• [Information shown]:
::::::::::

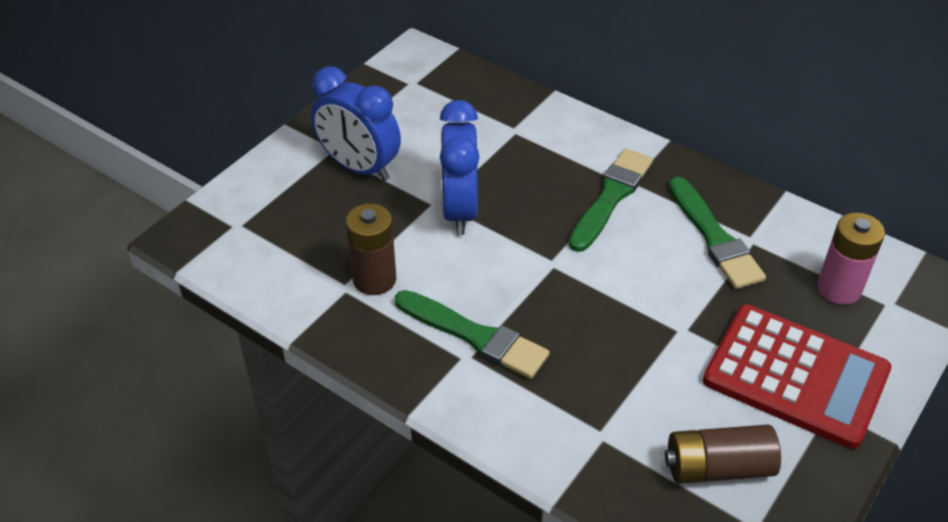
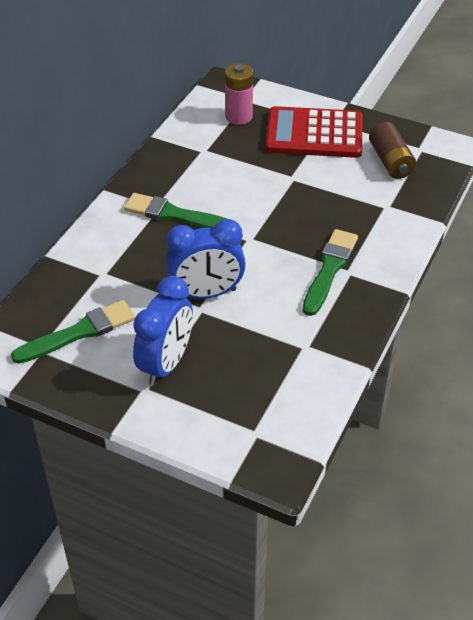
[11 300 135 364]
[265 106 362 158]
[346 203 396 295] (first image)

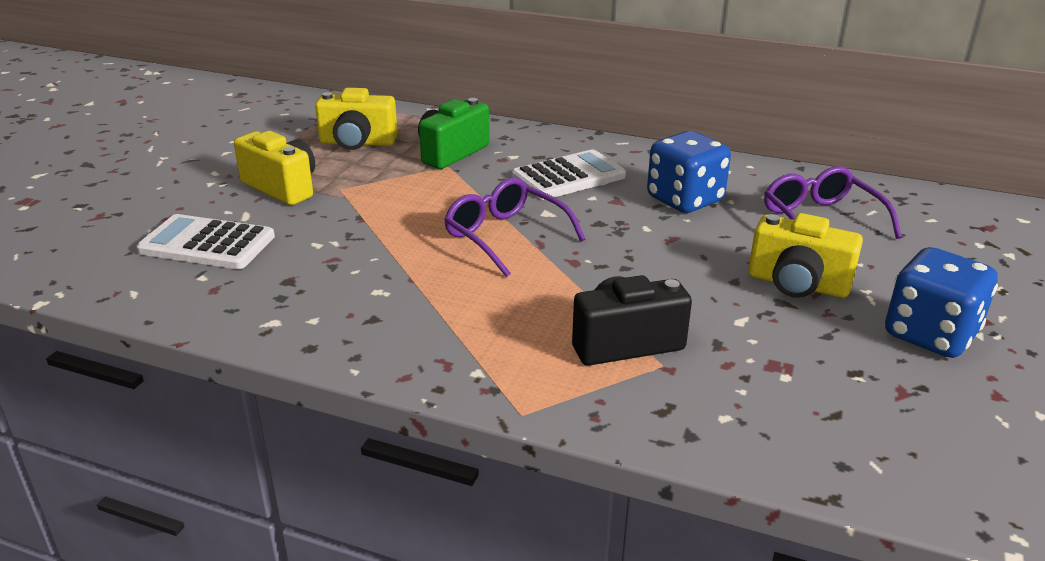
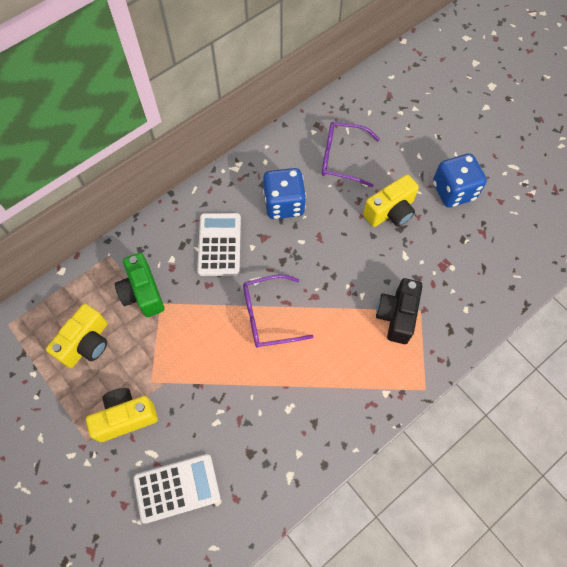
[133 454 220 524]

::::::::::

• [What this task involves]: Return the listing exactly as it appears, excluding any image.

• [Result of the exercise]:
[11 300 135 364]
[265 106 362 158]
[346 203 396 295] (first image)

[133 454 220 524]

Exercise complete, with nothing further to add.